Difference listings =
--- START ---

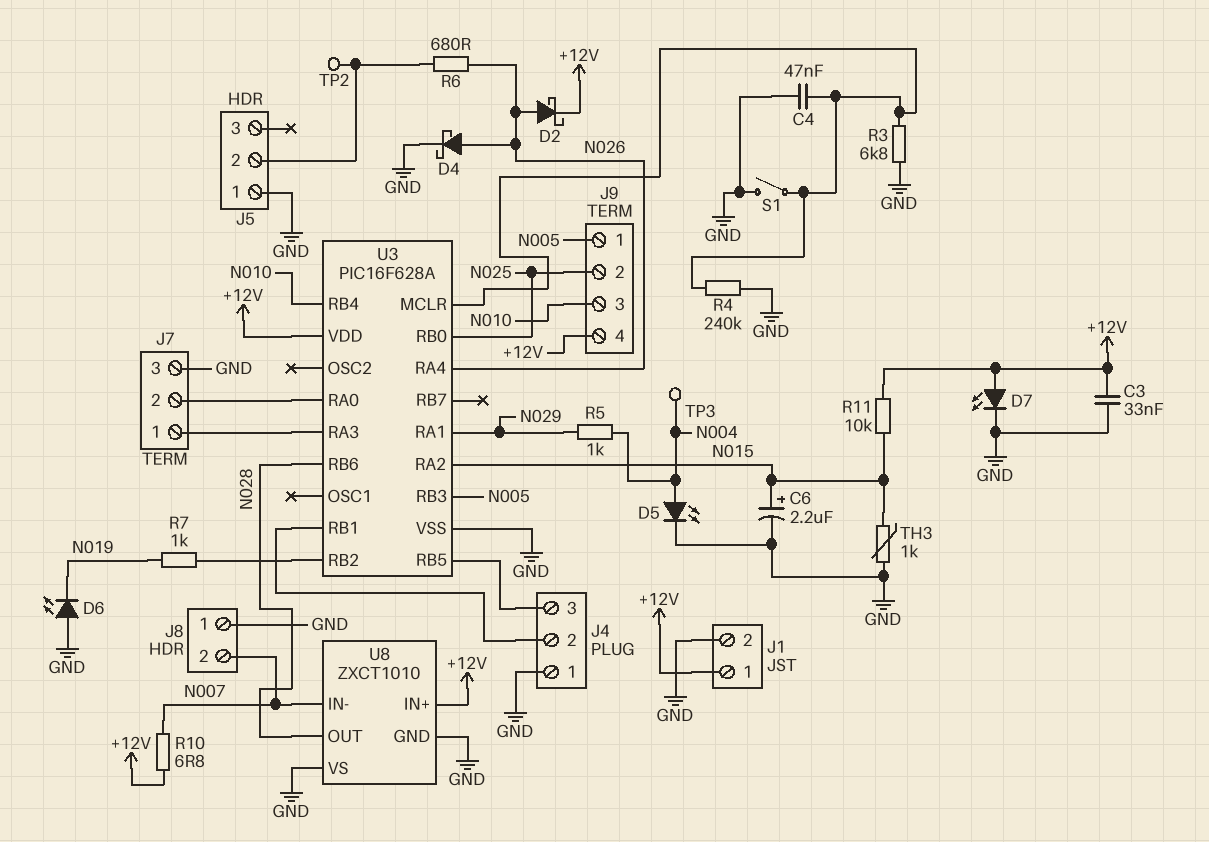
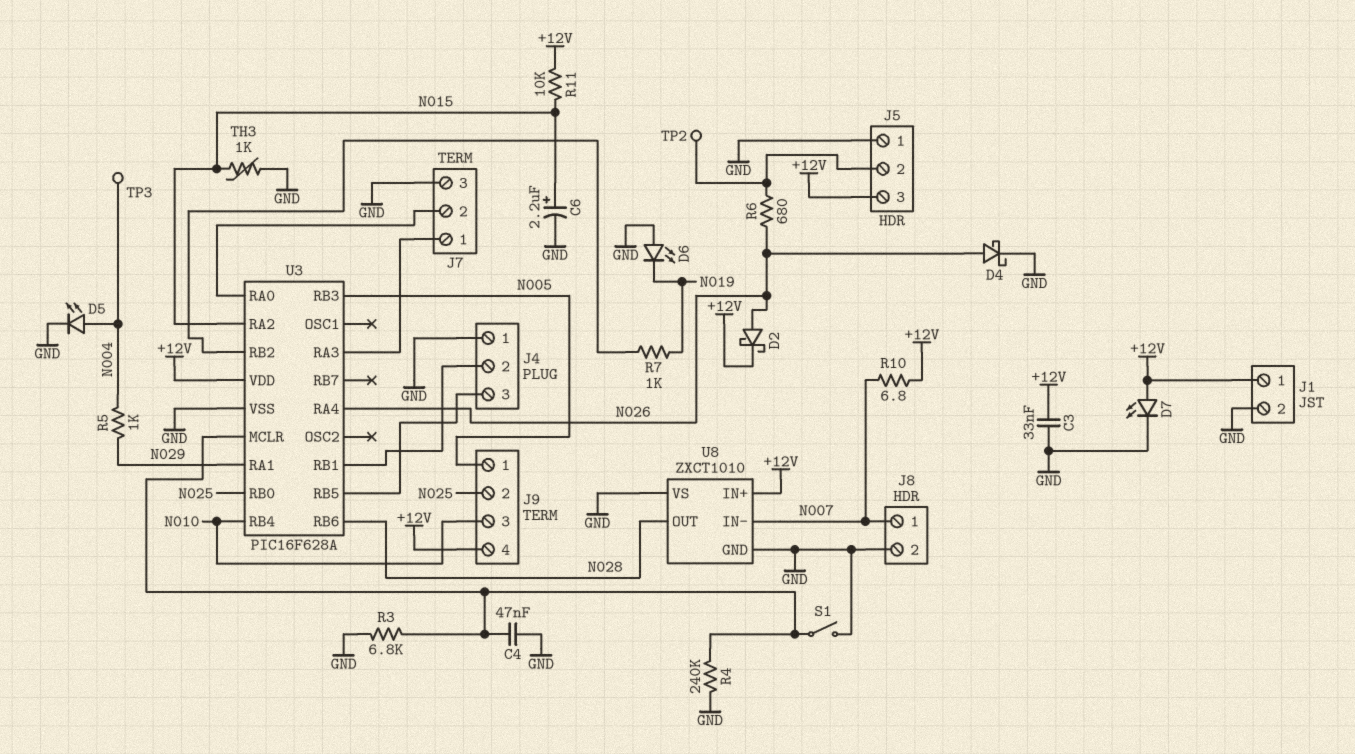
J5 pin 3: none -> +12V
J8 pin 1: GND -> N007
J8 pin 2: N007 -> GND

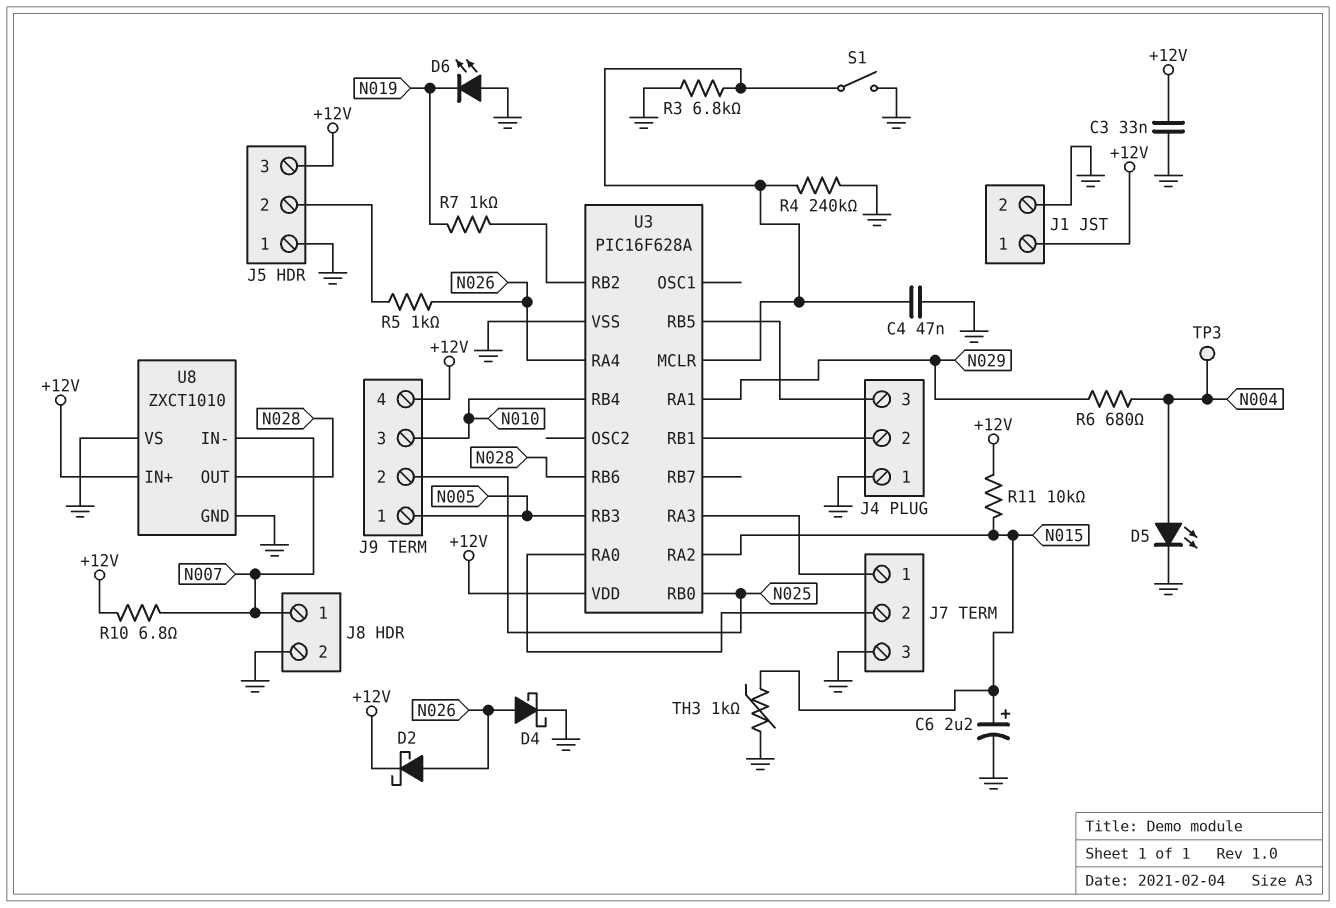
D7: LED (A +12V, K GND) -> none
R5: 1k (N004, N029) -> 1k (J5/2, N026)
R6: 680 (J5/2, N026) -> 680 (N004, N029)
TP2: test point (J5/2) -> none

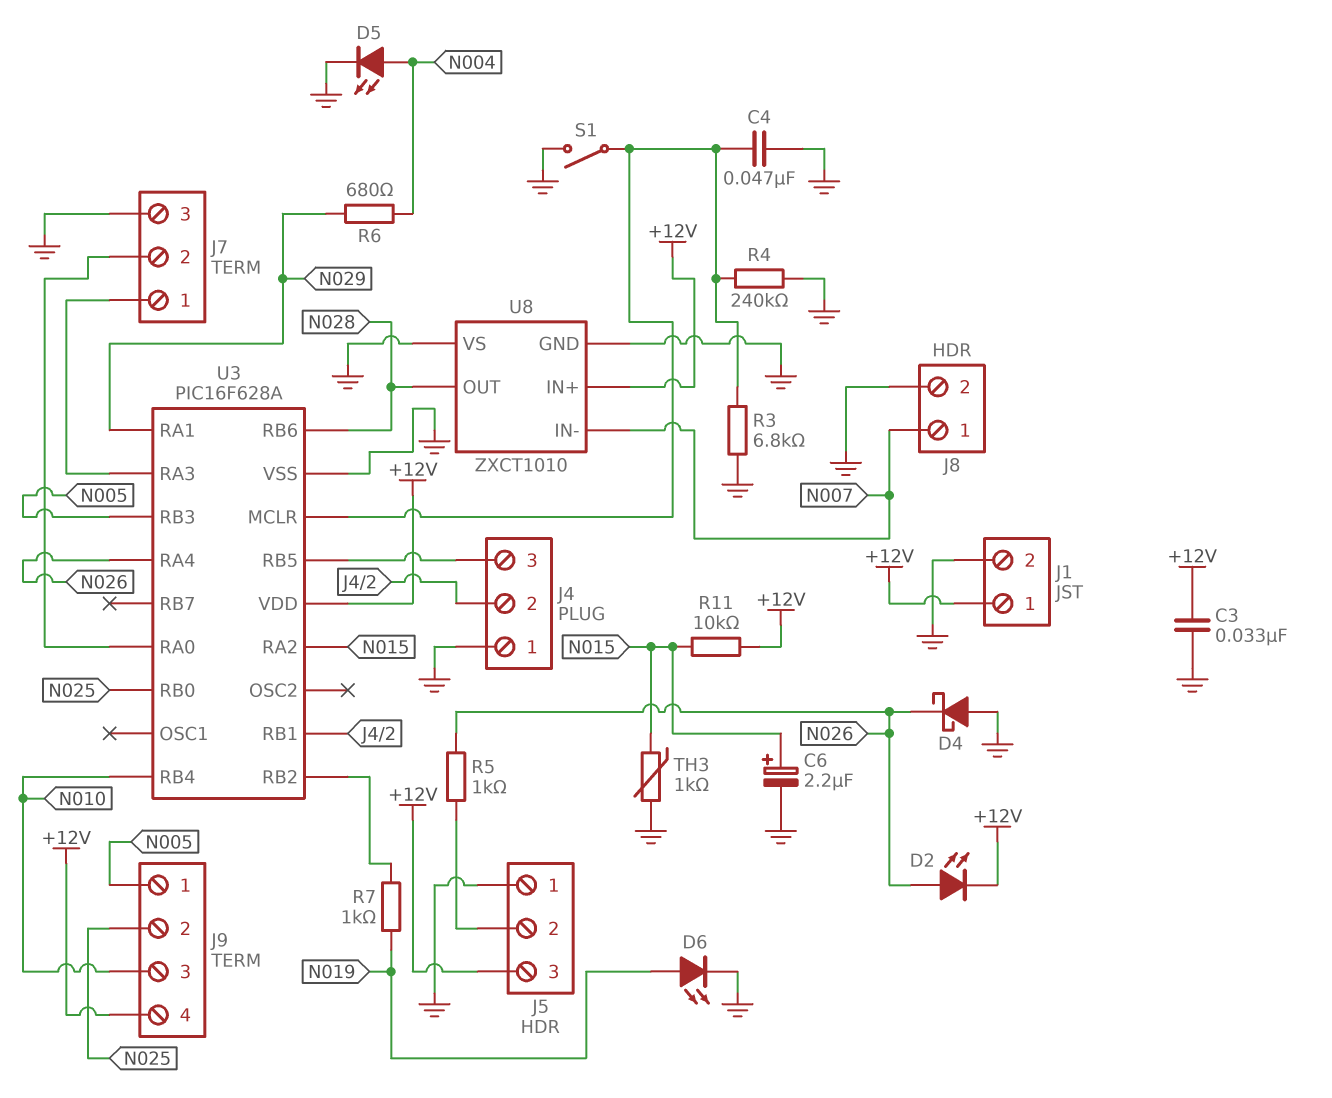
D2: schottky (A N026, K +12V) -> LED (A N026, K +12V)
D4: schottky (A N026, K GND) -> schottky (A GND, K N026)
D6: LED (A GND, K N019) -> LED (A N019, K GND)
R10: 6.8 (+12V, N007) -> none
TP3: test point (N004) -> none

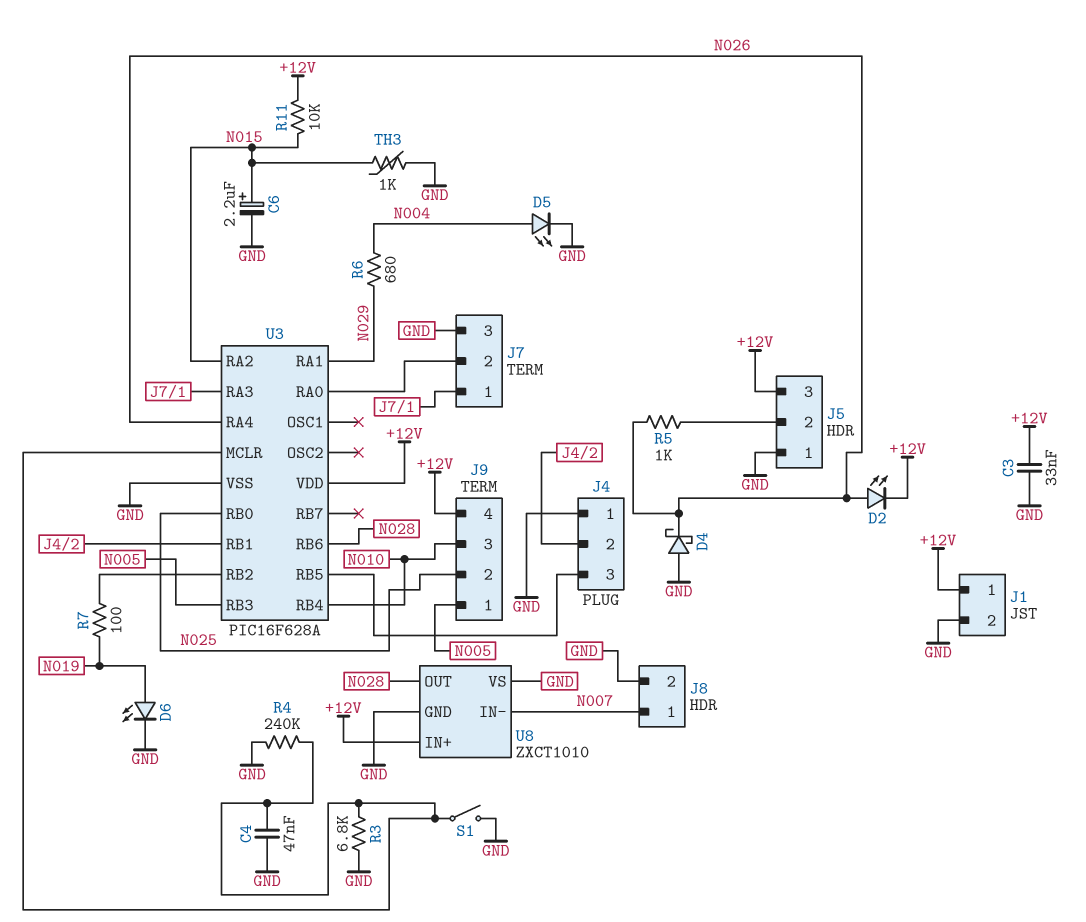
R7: 1k (N019, U3/RB2) -> 100 (N019, U3/RB2)

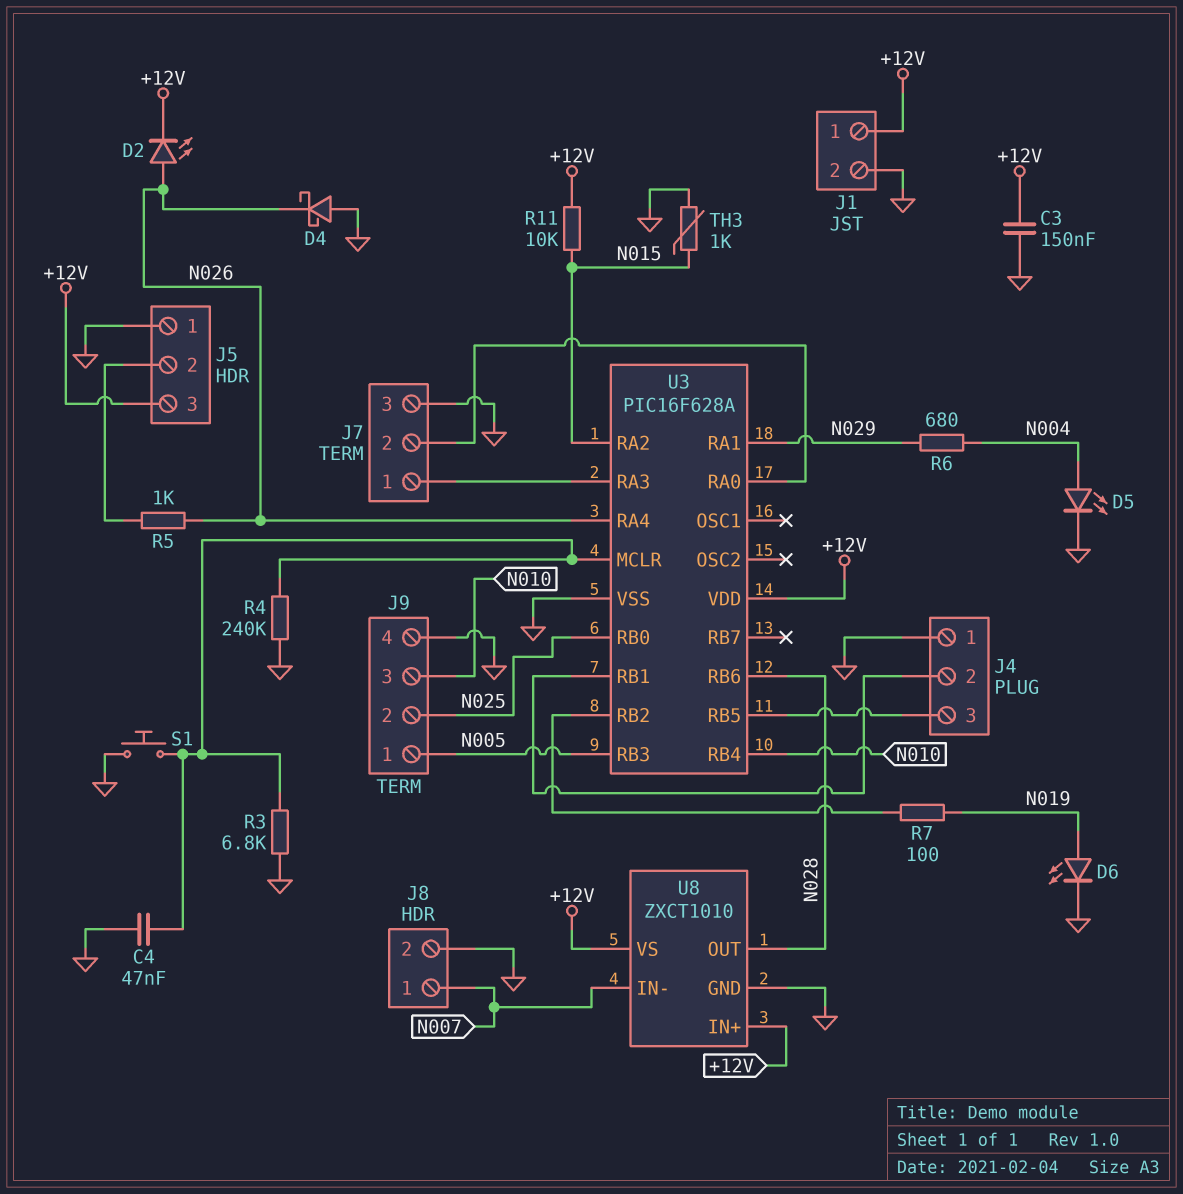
C3: 33nF (+12V, GND) -> 150nF (+12V, GND)
C6: 2.2uF (plus N015, minus GND) -> none
J9 pin 4: +12V -> GND
S1: switch (GND, U3/MCLR) -> button (GND, U3/MCLR)
U8 pin VS: GND -> +12V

--- END ---

The problem =
Look over the entries above. Copy every line that contains the word "none".

Solved problem =
J5 pin 3: none -> +12V
D7: LED (A +12V, K GND) -> none
TP2: test point (J5/2) -> none
R10: 6.8 (+12V, N007) -> none
TP3: test point (N004) -> none
C6: 2.2uF (plus N015, minus GND) -> none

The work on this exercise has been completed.